==== PROVIDED RECORDS ====

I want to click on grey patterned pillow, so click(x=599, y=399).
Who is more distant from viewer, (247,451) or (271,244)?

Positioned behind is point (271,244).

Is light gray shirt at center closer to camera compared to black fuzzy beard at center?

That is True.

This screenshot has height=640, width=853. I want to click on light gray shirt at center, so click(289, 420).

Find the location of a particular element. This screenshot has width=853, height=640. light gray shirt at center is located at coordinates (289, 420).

====

Reproduce the data above, swapping every "light gray shirt" for "pale gray shirt" and leaving everything else unchanged.

**YOUR SOLUTION:**
I want to click on grey patterned pillow, so click(x=599, y=399).
Who is more distant from viewer, (247,451) or (271,244)?

Positioned behind is point (271,244).

Is pale gray shirt at center closer to camera compared to black fuzzy beard at center?

That is True.

This screenshot has height=640, width=853. I want to click on pale gray shirt at center, so click(289, 420).

Find the location of a particular element. This screenshot has width=853, height=640. pale gray shirt at center is located at coordinates (289, 420).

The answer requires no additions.